[Data records]
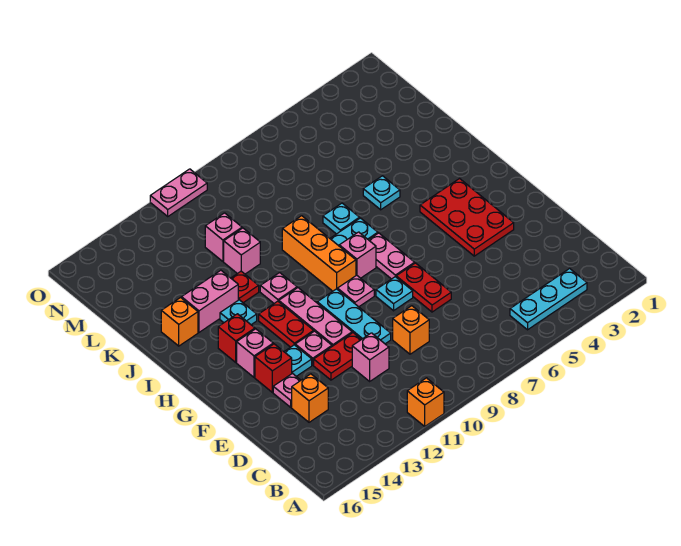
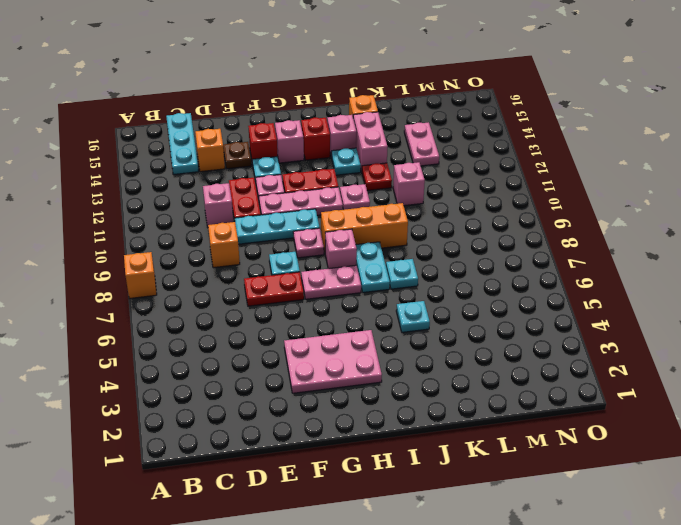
orange brick A11 level 1 -> orange brick A8 level 1
cyan plate B3:B5 level 1 -> cyan plate C14:C16 level 1
pink plate E14 level 1 -> brown plate E14 level 1
red plate F3:H4 level 1 -> pink plate F3:H4 level 1
pink brick L11 level 1 -> pink brick I14 level 1
pink plate O10:O11 level 1 -> pink plate L13:L14 level 1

### What you will do
Quote the records in their entirety, keeping the wording exact and excluding pictures.

### Task solution
orange brick A11 level 1 -> orange brick A8 level 1
cyan plate B3:B5 level 1 -> cyan plate C14:C16 level 1
pink plate E14 level 1 -> brown plate E14 level 1
red plate F3:H4 level 1 -> pink plate F3:H4 level 1
pink brick L11 level 1 -> pink brick I14 level 1
pink plate O10:O11 level 1 -> pink plate L13:L14 level 1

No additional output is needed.